**Work required**
Going through the listing below, work out how many lines include "none" and give that number by itself.

**Data shown**
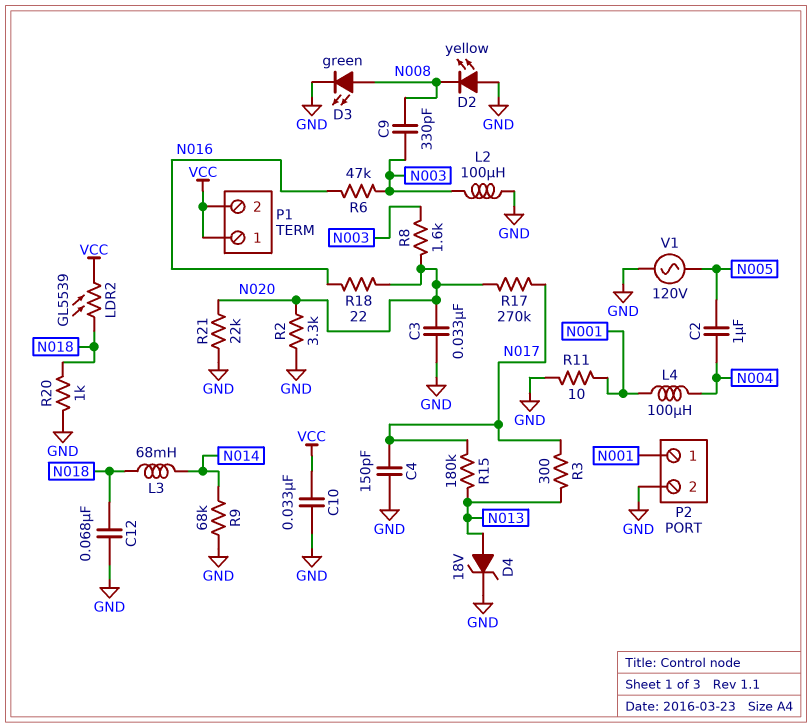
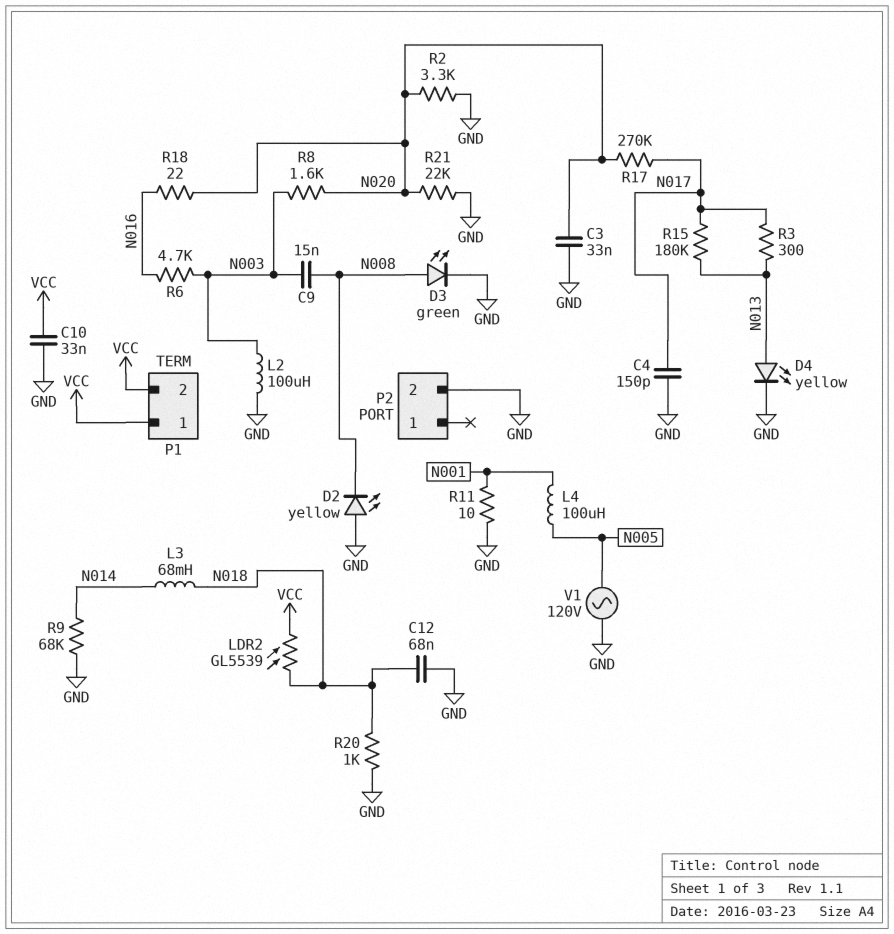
C2: 1uF (N004, N005) -> none
C9: 330pF (N003, N008) -> 15nF (N003, N008)
D4: zener 18V (A N013, K GND) -> LED yellow (A N013, K GND)
L4: 100uH (N001, N004) -> 100uH (N001, N005)
P2 pin 1: N001 -> none
R6: 47k (N003, N016) -> 4.7k (N003, N016)

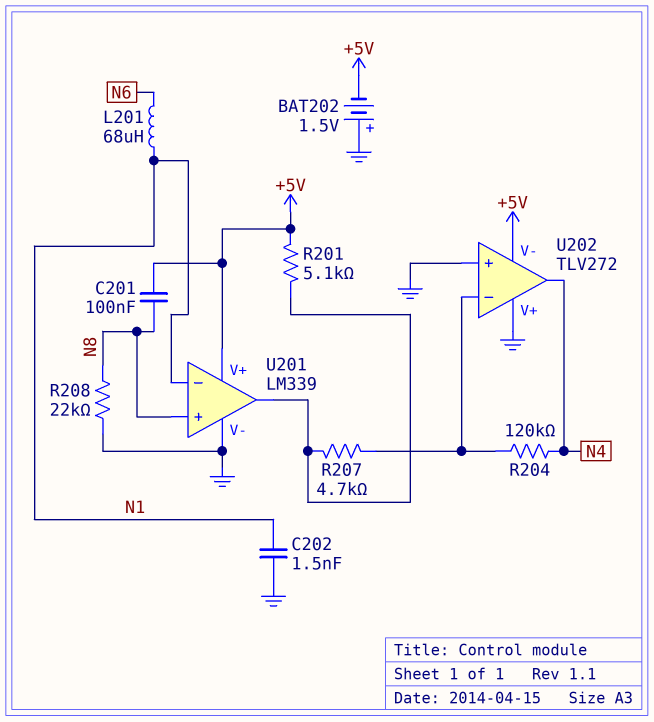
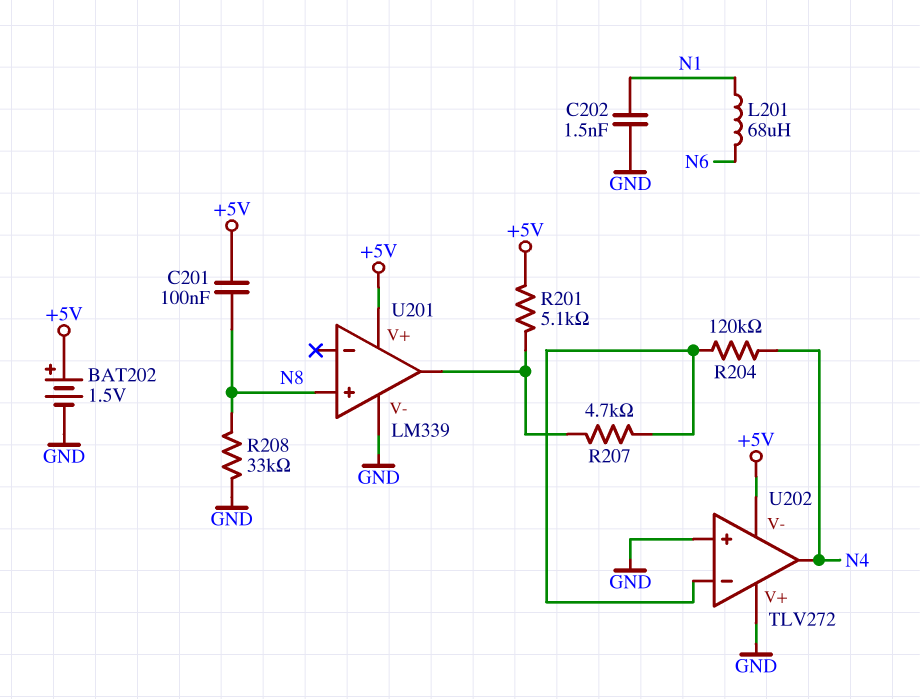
BAT202: 1.5V (plus GND, minus +5V) -> 1.5V (plus +5V, minus GND)
R208: 22k (GND, N8) -> 33k (GND, N8)
U201 pin in-: N1 -> none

**Response to this exercise**
3